§ **TASK DESCRIPTION**
Only the pictures are to be omitted; every entry beneath should otherwise be duplicated exactly.

Image comparison data
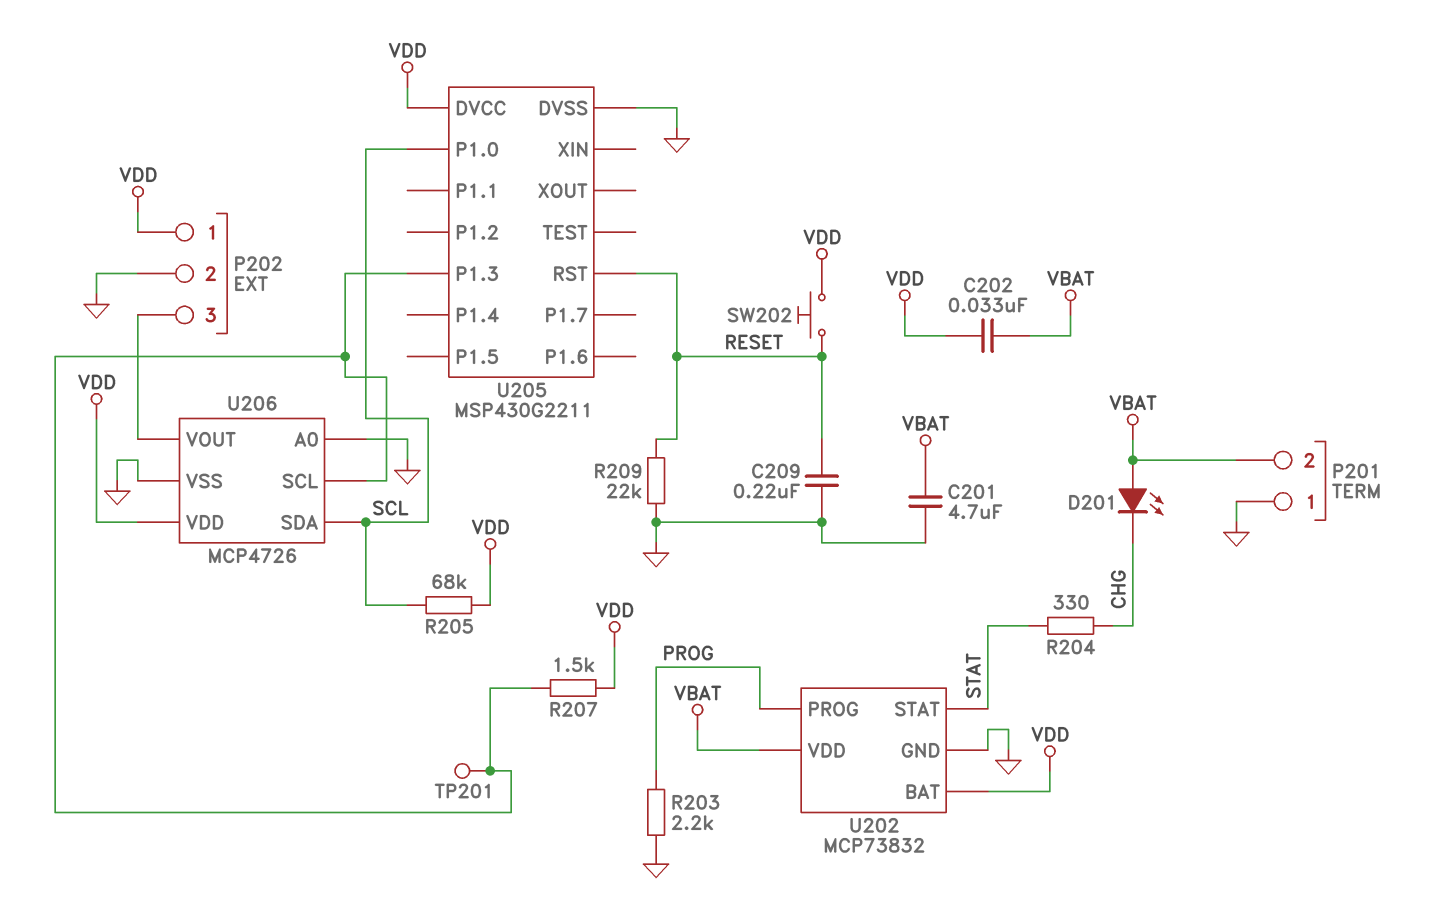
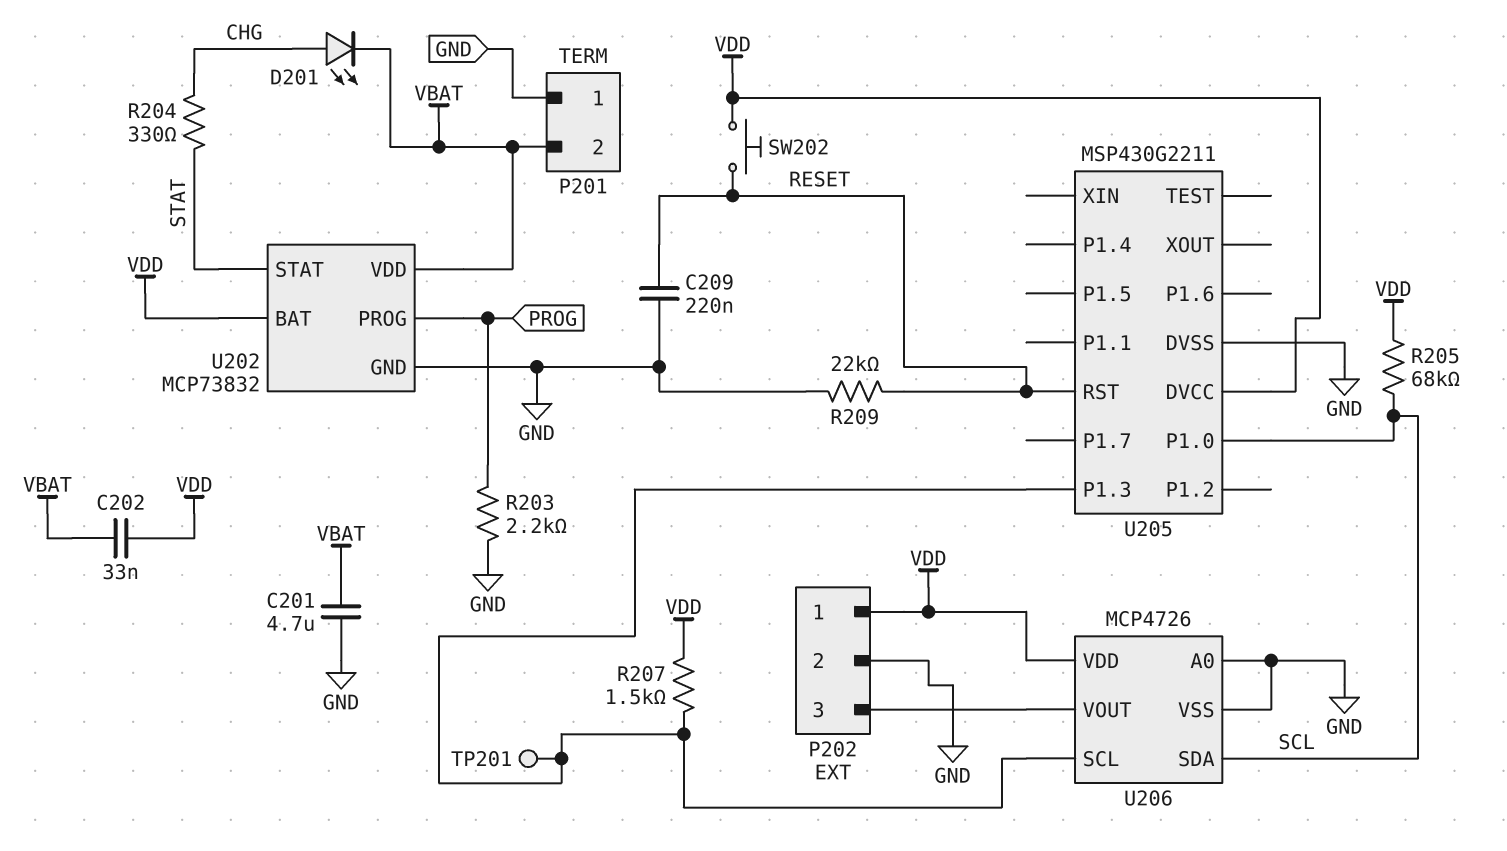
D201: LED (A VBAT, K CHG) -> LED (A CHG, K VBAT)

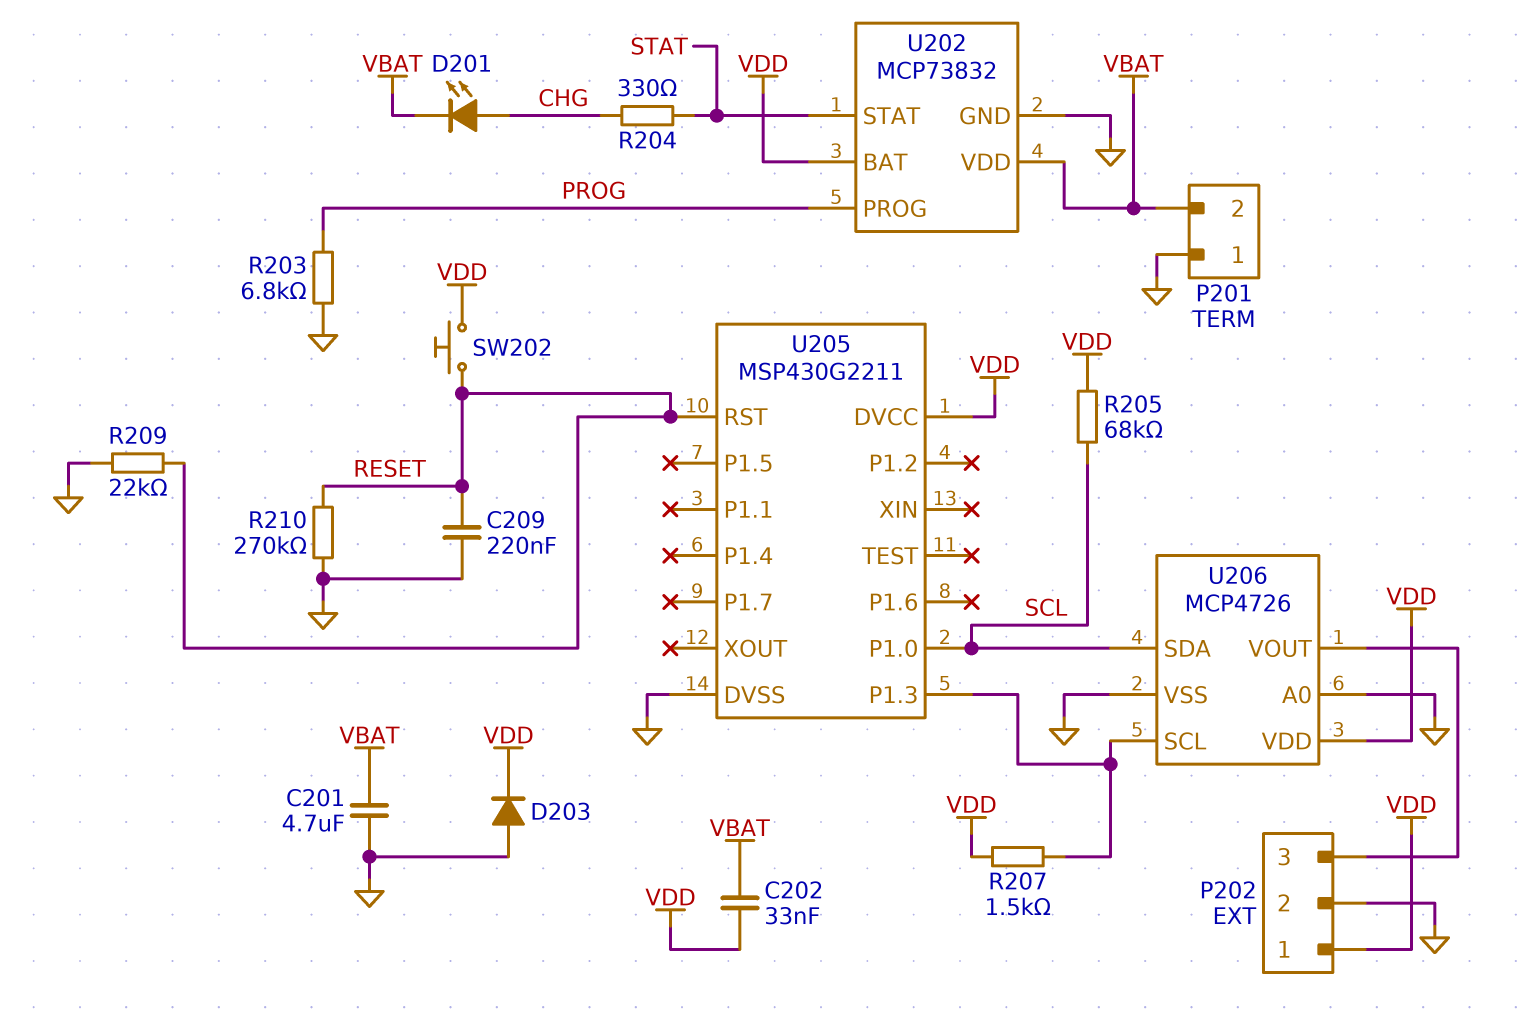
D203: none -> diode (A GND, K VDD)
R203: 2.2k (GND, PROG) -> 6.8k (GND, PROG)
R210: none -> 270k (GND, RESET)
TP201: test point (U205/P1.3) -> none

§ **ANSWER SECTION**
D201: LED (A VBAT, K CHG) -> LED (A CHG, K VBAT)

D203: none -> diode (A GND, K VDD)
R203: 2.2k (GND, PROG) -> 6.8k (GND, PROG)
R210: none -> 270k (GND, RESET)
TP201: test point (U205/P1.3) -> none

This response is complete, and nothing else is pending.